| Required work |
Filter the listing down to the lines containing the word "type".

| Supplied material |
..........

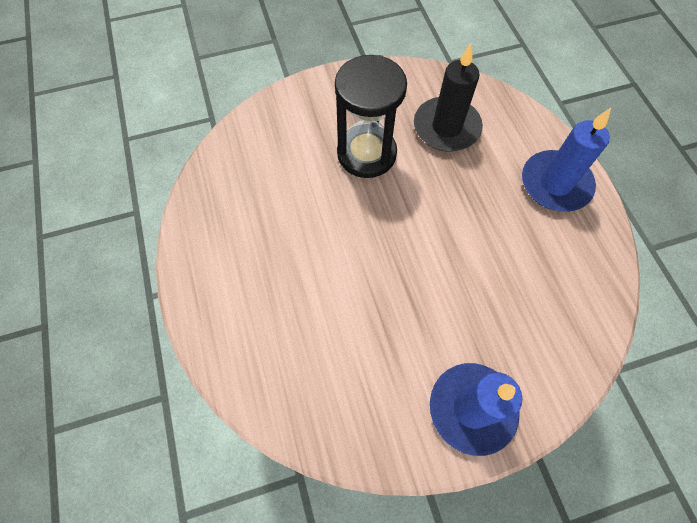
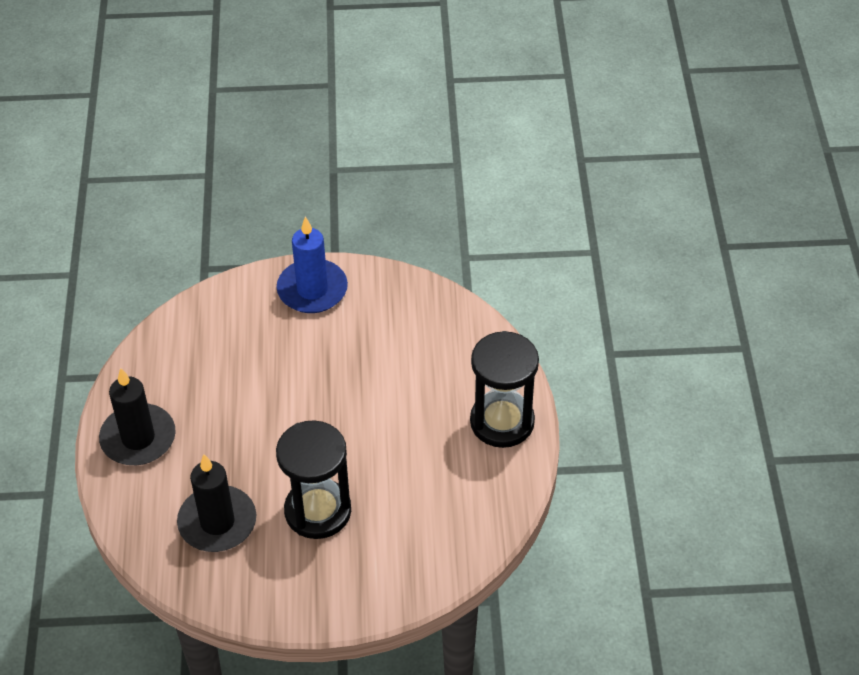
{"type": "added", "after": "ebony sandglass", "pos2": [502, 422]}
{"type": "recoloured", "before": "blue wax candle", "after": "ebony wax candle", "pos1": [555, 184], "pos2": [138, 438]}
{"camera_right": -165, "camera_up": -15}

..........

| Solution to the exercise |
{"type": "added", "after": "ebony sandglass", "pos2": [502, 422]}
{"type": "recoloured", "before": "blue wax candle", "after": "ebony wax candle", "pos1": [555, 184], "pos2": [138, 438]}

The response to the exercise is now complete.